### Task prompt
Transcribe every line of the entries exactly.

*** Begin section ***

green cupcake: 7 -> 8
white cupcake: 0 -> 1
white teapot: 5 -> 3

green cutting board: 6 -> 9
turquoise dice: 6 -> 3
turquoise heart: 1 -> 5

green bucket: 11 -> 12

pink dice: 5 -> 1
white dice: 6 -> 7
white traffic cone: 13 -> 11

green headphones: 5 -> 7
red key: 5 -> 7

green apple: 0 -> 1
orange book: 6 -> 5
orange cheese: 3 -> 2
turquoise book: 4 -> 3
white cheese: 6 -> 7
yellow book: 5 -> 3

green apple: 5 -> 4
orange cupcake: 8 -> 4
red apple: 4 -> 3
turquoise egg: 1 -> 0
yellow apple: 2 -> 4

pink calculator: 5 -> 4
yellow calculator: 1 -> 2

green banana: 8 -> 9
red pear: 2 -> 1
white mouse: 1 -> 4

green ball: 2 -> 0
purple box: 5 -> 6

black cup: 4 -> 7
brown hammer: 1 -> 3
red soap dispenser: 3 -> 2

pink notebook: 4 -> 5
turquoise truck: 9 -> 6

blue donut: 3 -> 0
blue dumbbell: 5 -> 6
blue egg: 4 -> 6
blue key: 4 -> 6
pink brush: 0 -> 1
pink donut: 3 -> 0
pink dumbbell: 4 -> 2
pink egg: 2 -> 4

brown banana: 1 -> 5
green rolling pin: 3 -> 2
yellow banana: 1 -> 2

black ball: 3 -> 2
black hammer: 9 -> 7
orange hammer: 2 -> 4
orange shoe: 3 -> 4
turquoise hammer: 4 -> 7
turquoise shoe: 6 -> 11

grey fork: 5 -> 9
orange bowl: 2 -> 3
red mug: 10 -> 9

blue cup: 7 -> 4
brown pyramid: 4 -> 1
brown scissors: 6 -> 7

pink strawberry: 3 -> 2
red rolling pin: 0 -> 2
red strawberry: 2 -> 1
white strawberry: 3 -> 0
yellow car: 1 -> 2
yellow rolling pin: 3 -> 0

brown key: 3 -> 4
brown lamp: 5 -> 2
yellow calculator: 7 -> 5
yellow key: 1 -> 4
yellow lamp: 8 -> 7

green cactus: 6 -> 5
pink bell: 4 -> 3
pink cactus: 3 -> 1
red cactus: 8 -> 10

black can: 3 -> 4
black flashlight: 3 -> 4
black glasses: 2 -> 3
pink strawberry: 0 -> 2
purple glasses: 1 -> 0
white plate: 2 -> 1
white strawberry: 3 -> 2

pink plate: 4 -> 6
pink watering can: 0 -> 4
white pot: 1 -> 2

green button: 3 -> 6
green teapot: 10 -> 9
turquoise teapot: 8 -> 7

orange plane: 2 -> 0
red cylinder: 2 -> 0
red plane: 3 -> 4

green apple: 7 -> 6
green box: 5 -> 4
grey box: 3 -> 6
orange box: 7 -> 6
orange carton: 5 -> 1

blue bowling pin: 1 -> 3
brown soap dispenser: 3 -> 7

*** End section ***

### Answer to the exercise
green cupcake: 7 -> 8
white cupcake: 0 -> 1
white teapot: 5 -> 3

green cutting board: 6 -> 9
turquoise dice: 6 -> 3
turquoise heart: 1 -> 5

green bucket: 11 -> 12

pink dice: 5 -> 1
white dice: 6 -> 7
white traffic cone: 13 -> 11

green headphones: 5 -> 7
red key: 5 -> 7

green apple: 0 -> 1
orange book: 6 -> 5
orange cheese: 3 -> 2
turquoise book: 4 -> 3
white cheese: 6 -> 7
yellow book: 5 -> 3

green apple: 5 -> 4
orange cupcake: 8 -> 4
red apple: 4 -> 3
turquoise egg: 1 -> 0
yellow apple: 2 -> 4

pink calculator: 5 -> 4
yellow calculator: 1 -> 2

green banana: 8 -> 9
red pear: 2 -> 1
white mouse: 1 -> 4

green ball: 2 -> 0
purple box: 5 -> 6

black cup: 4 -> 7
brown hammer: 1 -> 3
red soap dispenser: 3 -> 2

pink notebook: 4 -> 5
turquoise truck: 9 -> 6

blue donut: 3 -> 0
blue dumbbell: 5 -> 6
blue egg: 4 -> 6
blue key: 4 -> 6
pink brush: 0 -> 1
pink donut: 3 -> 0
pink dumbbell: 4 -> 2
pink egg: 2 -> 4

brown banana: 1 -> 5
green rolling pin: 3 -> 2
yellow banana: 1 -> 2

black ball: 3 -> 2
black hammer: 9 -> 7
orange hammer: 2 -> 4
orange shoe: 3 -> 4
turquoise hammer: 4 -> 7
turquoise shoe: 6 -> 11

grey fork: 5 -> 9
orange bowl: 2 -> 3
red mug: 10 -> 9

blue cup: 7 -> 4
brown pyramid: 4 -> 1
brown scissors: 6 -> 7

pink strawberry: 3 -> 2
red rolling pin: 0 -> 2
red strawberry: 2 -> 1
white strawberry: 3 -> 0
yellow car: 1 -> 2
yellow rolling pin: 3 -> 0

brown key: 3 -> 4
brown lamp: 5 -> 2
yellow calculator: 7 -> 5
yellow key: 1 -> 4
yellow lamp: 8 -> 7

green cactus: 6 -> 5
pink bell: 4 -> 3
pink cactus: 3 -> 1
red cactus: 8 -> 10

black can: 3 -> 4
black flashlight: 3 -> 4
black glasses: 2 -> 3
pink strawberry: 0 -> 2
purple glasses: 1 -> 0
white plate: 2 -> 1
white strawberry: 3 -> 2

pink plate: 4 -> 6
pink watering can: 0 -> 4
white pot: 1 -> 2

green button: 3 -> 6
green teapot: 10 -> 9
turquoise teapot: 8 -> 7

orange plane: 2 -> 0
red cylinder: 2 -> 0
red plane: 3 -> 4

green apple: 7 -> 6
green box: 5 -> 4
grey box: 3 -> 6
orange box: 7 -> 6
orange carton: 5 -> 1

blue bowling pin: 1 -> 3
brown soap dispenser: 3 -> 7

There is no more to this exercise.